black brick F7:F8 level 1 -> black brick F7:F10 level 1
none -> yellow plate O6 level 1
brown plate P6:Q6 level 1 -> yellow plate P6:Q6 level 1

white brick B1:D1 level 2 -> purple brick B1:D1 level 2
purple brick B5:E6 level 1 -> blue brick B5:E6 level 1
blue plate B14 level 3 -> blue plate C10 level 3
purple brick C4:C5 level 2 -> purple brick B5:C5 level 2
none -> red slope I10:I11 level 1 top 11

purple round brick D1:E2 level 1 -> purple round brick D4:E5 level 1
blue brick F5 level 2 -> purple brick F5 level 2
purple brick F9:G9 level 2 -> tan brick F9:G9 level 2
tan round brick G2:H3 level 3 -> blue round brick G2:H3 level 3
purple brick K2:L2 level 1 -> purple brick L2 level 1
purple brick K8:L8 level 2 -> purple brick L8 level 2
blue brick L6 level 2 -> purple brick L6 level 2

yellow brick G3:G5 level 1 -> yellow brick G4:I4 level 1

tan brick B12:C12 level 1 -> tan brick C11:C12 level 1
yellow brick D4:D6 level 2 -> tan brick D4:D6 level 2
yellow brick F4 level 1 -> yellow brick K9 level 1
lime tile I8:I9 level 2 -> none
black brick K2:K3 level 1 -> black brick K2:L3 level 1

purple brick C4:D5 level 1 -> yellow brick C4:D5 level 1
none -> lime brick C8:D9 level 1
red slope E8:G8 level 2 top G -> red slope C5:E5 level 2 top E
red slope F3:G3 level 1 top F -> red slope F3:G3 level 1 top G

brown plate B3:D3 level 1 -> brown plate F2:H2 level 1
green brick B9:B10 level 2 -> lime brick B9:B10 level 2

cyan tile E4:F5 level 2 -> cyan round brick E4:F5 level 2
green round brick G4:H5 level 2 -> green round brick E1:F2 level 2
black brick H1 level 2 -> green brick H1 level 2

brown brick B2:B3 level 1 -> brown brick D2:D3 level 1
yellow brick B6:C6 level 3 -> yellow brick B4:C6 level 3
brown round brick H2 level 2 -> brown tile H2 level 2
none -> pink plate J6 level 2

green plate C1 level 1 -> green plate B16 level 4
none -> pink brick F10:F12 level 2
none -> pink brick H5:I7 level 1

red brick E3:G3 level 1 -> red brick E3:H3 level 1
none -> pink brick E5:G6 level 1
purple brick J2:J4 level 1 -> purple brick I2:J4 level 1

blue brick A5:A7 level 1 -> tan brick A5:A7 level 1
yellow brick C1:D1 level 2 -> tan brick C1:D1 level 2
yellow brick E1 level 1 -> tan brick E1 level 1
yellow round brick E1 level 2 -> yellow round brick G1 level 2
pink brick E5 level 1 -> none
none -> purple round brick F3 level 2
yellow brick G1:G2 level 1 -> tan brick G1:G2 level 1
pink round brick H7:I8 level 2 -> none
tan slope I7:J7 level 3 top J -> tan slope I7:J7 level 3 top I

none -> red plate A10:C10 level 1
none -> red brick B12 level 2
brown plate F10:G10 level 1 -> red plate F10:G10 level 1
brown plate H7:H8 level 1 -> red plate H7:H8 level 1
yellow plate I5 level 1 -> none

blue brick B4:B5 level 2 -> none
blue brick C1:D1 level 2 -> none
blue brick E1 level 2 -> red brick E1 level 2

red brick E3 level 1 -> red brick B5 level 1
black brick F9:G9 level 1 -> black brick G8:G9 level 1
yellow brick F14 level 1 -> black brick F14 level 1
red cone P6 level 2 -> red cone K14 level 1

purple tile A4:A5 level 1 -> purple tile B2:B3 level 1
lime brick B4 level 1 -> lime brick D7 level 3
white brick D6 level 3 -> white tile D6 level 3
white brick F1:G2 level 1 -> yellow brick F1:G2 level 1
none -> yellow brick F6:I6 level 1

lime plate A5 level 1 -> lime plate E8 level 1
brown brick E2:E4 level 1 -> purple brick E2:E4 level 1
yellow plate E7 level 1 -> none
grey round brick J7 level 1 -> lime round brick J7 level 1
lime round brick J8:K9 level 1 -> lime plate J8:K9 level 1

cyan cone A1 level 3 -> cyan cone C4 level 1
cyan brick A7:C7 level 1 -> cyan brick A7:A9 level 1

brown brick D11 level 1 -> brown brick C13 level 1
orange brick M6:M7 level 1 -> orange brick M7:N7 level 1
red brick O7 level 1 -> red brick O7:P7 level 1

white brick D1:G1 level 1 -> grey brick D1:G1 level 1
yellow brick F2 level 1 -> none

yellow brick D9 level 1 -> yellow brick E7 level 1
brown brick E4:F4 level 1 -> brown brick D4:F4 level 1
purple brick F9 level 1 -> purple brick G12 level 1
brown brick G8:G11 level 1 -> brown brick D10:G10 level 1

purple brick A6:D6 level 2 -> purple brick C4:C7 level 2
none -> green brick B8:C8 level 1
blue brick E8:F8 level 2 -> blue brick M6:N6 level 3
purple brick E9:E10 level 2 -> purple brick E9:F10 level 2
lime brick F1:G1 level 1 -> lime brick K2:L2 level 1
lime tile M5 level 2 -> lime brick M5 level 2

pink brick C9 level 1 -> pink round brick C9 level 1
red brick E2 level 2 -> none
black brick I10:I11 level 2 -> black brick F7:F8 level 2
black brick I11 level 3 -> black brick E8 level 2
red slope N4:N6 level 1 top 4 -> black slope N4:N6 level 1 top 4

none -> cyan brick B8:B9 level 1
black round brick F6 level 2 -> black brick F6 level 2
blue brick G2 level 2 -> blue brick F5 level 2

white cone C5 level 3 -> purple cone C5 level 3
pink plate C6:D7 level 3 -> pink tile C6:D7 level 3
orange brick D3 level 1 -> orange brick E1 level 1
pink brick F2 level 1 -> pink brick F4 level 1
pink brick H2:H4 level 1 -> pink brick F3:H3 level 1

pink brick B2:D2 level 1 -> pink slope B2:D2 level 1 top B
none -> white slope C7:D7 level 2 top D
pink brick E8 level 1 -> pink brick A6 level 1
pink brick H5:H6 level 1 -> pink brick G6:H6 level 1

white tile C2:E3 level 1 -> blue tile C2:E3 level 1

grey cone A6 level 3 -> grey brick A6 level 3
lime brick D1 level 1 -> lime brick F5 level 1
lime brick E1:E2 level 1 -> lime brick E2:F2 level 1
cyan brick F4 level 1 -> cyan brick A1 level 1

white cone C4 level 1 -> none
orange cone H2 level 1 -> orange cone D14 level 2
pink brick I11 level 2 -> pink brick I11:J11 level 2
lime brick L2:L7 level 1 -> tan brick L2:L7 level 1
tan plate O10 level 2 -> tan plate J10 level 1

==*==

# [TASK]
Could you repeat every record above exactly as it appears?

# [TASK RESPONSE]
black brick F7:F8 level 1 -> black brick F7:F10 level 1
none -> yellow plate O6 level 1
brown plate P6:Q6 level 1 -> yellow plate P6:Q6 level 1

white brick B1:D1 level 2 -> purple brick B1:D1 level 2
purple brick B5:E6 level 1 -> blue brick B5:E6 level 1
blue plate B14 level 3 -> blue plate C10 level 3
purple brick C4:C5 level 2 -> purple brick B5:C5 level 2
none -> red slope I10:I11 level 1 top 11

purple round brick D1:E2 level 1 -> purple round brick D4:E5 level 1
blue brick F5 level 2 -> purple brick F5 level 2
purple brick F9:G9 level 2 -> tan brick F9:G9 level 2
tan round brick G2:H3 level 3 -> blue round brick G2:H3 level 3
purple brick K2:L2 level 1 -> purple brick L2 level 1
purple brick K8:L8 level 2 -> purple brick L8 level 2
blue brick L6 level 2 -> purple brick L6 level 2

yellow brick G3:G5 level 1 -> yellow brick G4:I4 level 1

tan brick B12:C12 level 1 -> tan brick C11:C12 level 1
yellow brick D4:D6 level 2 -> tan brick D4:D6 level 2
yellow brick F4 level 1 -> yellow brick K9 level 1
lime tile I8:I9 level 2 -> none
black brick K2:K3 level 1 -> black brick K2:L3 level 1

purple brick C4:D5 level 1 -> yellow brick C4:D5 level 1
none -> lime brick C8:D9 level 1
red slope E8:G8 level 2 top G -> red slope C5:E5 level 2 top E
red slope F3:G3 level 1 top F -> red slope F3:G3 level 1 top G

brown plate B3:D3 level 1 -> brown plate F2:H2 level 1
green brick B9:B10 level 2 -> lime brick B9:B10 level 2

cyan tile E4:F5 level 2 -> cyan round brick E4:F5 level 2
green round brick G4:H5 level 2 -> green round brick E1:F2 level 2
black brick H1 level 2 -> green brick H1 level 2

brown brick B2:B3 level 1 -> brown brick D2:D3 level 1
yellow brick B6:C6 level 3 -> yellow brick B4:C6 level 3
brown round brick H2 level 2 -> brown tile H2 level 2
none -> pink plate J6 level 2

green plate C1 level 1 -> green plate B16 level 4
none -> pink brick F10:F12 level 2
none -> pink brick H5:I7 level 1

red brick E3:G3 level 1 -> red brick E3:H3 level 1
none -> pink brick E5:G6 level 1
purple brick J2:J4 level 1 -> purple brick I2:J4 level 1

blue brick A5:A7 level 1 -> tan brick A5:A7 level 1
yellow brick C1:D1 level 2 -> tan brick C1:D1 level 2
yellow brick E1 level 1 -> tan brick E1 level 1
yellow round brick E1 level 2 -> yellow round brick G1 level 2
pink brick E5 level 1 -> none
none -> purple round brick F3 level 2
yellow brick G1:G2 level 1 -> tan brick G1:G2 level 1
pink round brick H7:I8 level 2 -> none
tan slope I7:J7 level 3 top J -> tan slope I7:J7 level 3 top I

none -> red plate A10:C10 level 1
none -> red brick B12 level 2
brown plate F10:G10 level 1 -> red plate F10:G10 level 1
brown plate H7:H8 level 1 -> red plate H7:H8 level 1
yellow plate I5 level 1 -> none

blue brick B4:B5 level 2 -> none
blue brick C1:D1 level 2 -> none
blue brick E1 level 2 -> red brick E1 level 2

red brick E3 level 1 -> red brick B5 level 1
black brick F9:G9 level 1 -> black brick G8:G9 level 1
yellow brick F14 level 1 -> black brick F14 level 1
red cone P6 level 2 -> red cone K14 level 1

purple tile A4:A5 level 1 -> purple tile B2:B3 level 1
lime brick B4 level 1 -> lime brick D7 level 3
white brick D6 level 3 -> white tile D6 level 3
white brick F1:G2 level 1 -> yellow brick F1:G2 level 1
none -> yellow brick F6:I6 level 1

lime plate A5 level 1 -> lime plate E8 level 1
brown brick E2:E4 level 1 -> purple brick E2:E4 level 1
yellow plate E7 level 1 -> none
grey round brick J7 level 1 -> lime round brick J7 level 1
lime round brick J8:K9 level 1 -> lime plate J8:K9 level 1

cyan cone A1 level 3 -> cyan cone C4 level 1
cyan brick A7:C7 level 1 -> cyan brick A7:A9 level 1

brown brick D11 level 1 -> brown brick C13 level 1
orange brick M6:M7 level 1 -> orange brick M7:N7 level 1
red brick O7 level 1 -> red brick O7:P7 level 1

white brick D1:G1 level 1 -> grey brick D1:G1 level 1
yellow brick F2 level 1 -> none

yellow brick D9 level 1 -> yellow brick E7 level 1
brown brick E4:F4 level 1 -> brown brick D4:F4 level 1
purple brick F9 level 1 -> purple brick G12 level 1
brown brick G8:G11 level 1 -> brown brick D10:G10 level 1

purple brick A6:D6 level 2 -> purple brick C4:C7 level 2
none -> green brick B8:C8 level 1
blue brick E8:F8 level 2 -> blue brick M6:N6 level 3
purple brick E9:E10 level 2 -> purple brick E9:F10 level 2
lime brick F1:G1 level 1 -> lime brick K2:L2 level 1
lime tile M5 level 2 -> lime brick M5 level 2

pink brick C9 level 1 -> pink round brick C9 level 1
red brick E2 level 2 -> none
black brick I10:I11 level 2 -> black brick F7:F8 level 2
black brick I11 level 3 -> black brick E8 level 2
red slope N4:N6 level 1 top 4 -> black slope N4:N6 level 1 top 4

none -> cyan brick B8:B9 level 1
black round brick F6 level 2 -> black brick F6 level 2
blue brick G2 level 2 -> blue brick F5 level 2

white cone C5 level 3 -> purple cone C5 level 3
pink plate C6:D7 level 3 -> pink tile C6:D7 level 3
orange brick D3 level 1 -> orange brick E1 level 1
pink brick F2 level 1 -> pink brick F4 level 1
pink brick H2:H4 level 1 -> pink brick F3:H3 level 1

pink brick B2:D2 level 1 -> pink slope B2:D2 level 1 top B
none -> white slope C7:D7 level 2 top D
pink brick E8 level 1 -> pink brick A6 level 1
pink brick H5:H6 level 1 -> pink brick G6:H6 level 1

white tile C2:E3 level 1 -> blue tile C2:E3 level 1

grey cone A6 level 3 -> grey brick A6 level 3
lime brick D1 level 1 -> lime brick F5 level 1
lime brick E1:E2 level 1 -> lime brick E2:F2 level 1
cyan brick F4 level 1 -> cyan brick A1 level 1

white cone C4 level 1 -> none
orange cone H2 level 1 -> orange cone D14 level 2
pink brick I11 level 2 -> pink brick I11:J11 level 2
lime brick L2:L7 level 1 -> tan brick L2:L7 level 1
tan plate O10 level 2 -> tan plate J10 level 1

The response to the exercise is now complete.